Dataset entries
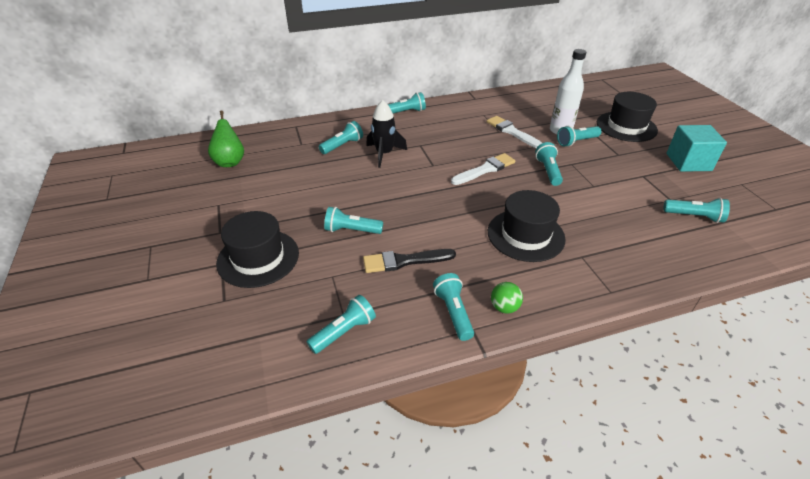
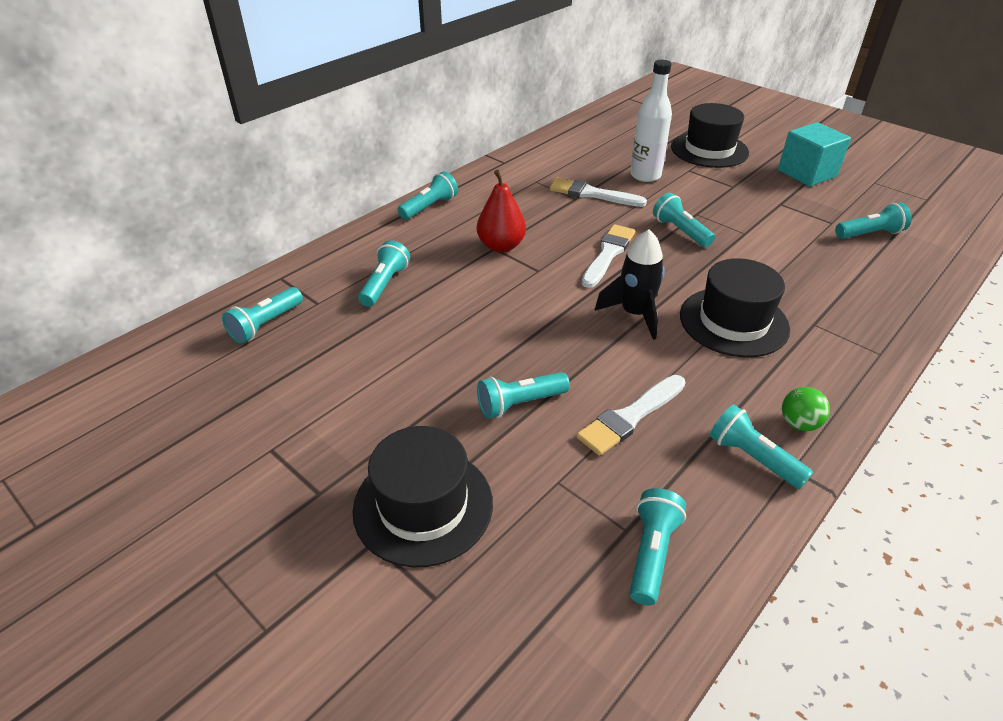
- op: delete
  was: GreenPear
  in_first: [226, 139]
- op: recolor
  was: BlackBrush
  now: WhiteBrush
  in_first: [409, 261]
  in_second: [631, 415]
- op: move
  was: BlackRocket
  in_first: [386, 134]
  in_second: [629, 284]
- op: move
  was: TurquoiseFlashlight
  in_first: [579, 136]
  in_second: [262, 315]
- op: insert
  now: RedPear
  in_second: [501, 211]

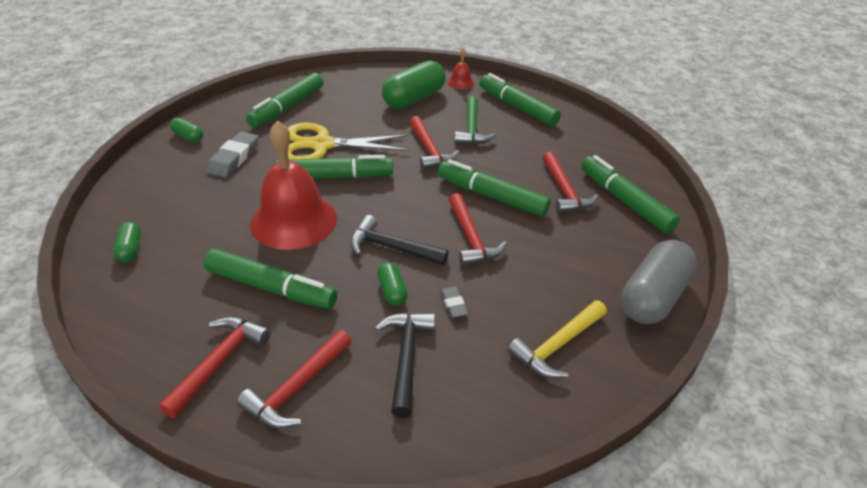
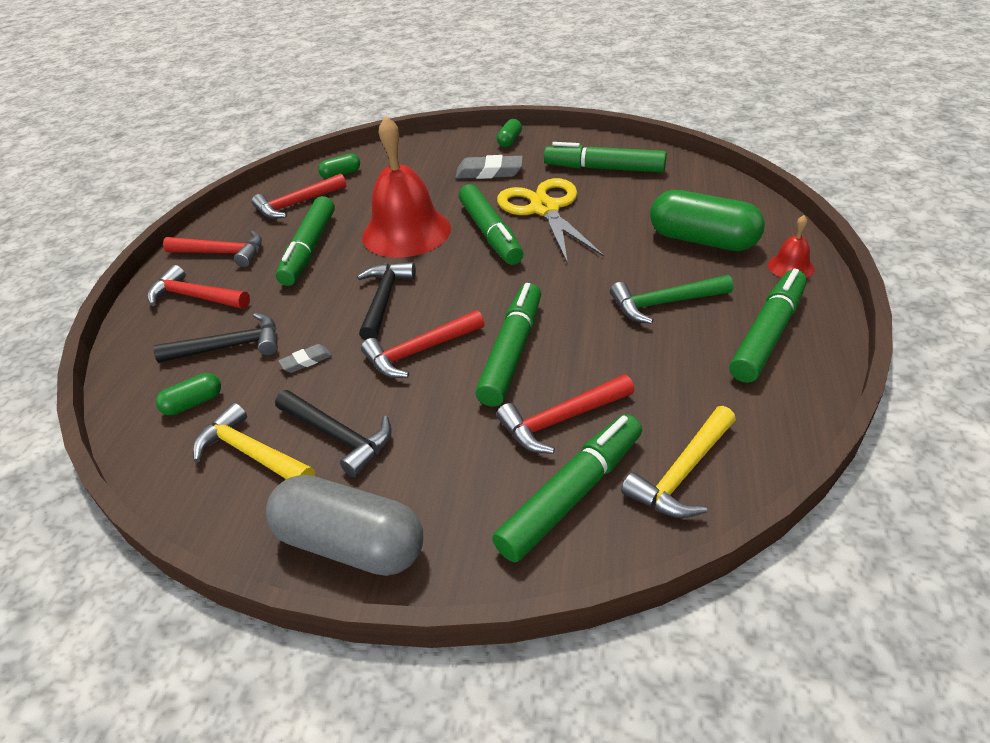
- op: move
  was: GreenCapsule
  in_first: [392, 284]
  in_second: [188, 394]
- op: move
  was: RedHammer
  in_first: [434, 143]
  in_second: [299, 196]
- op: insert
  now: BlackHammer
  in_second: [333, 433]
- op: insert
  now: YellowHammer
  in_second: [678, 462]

WORK REQUIRED:
Copy each line above precisely, dropping the pictures.

COMPLETED TASK:
- op: delete
  was: GreenPear
  in_first: [226, 139]
- op: recolor
  was: BlackBrush
  now: WhiteBrush
  in_first: [409, 261]
  in_second: [631, 415]
- op: move
  was: BlackRocket
  in_first: [386, 134]
  in_second: [629, 284]
- op: move
  was: TurquoiseFlashlight
  in_first: [579, 136]
  in_second: [262, 315]
- op: insert
  now: RedPear
  in_second: [501, 211]

- op: move
  was: GreenCapsule
  in_first: [392, 284]
  in_second: [188, 394]
- op: move
  was: RedHammer
  in_first: [434, 143]
  in_second: [299, 196]
- op: insert
  now: BlackHammer
  in_second: [333, 433]
- op: insert
  now: YellowHammer
  in_second: [678, 462]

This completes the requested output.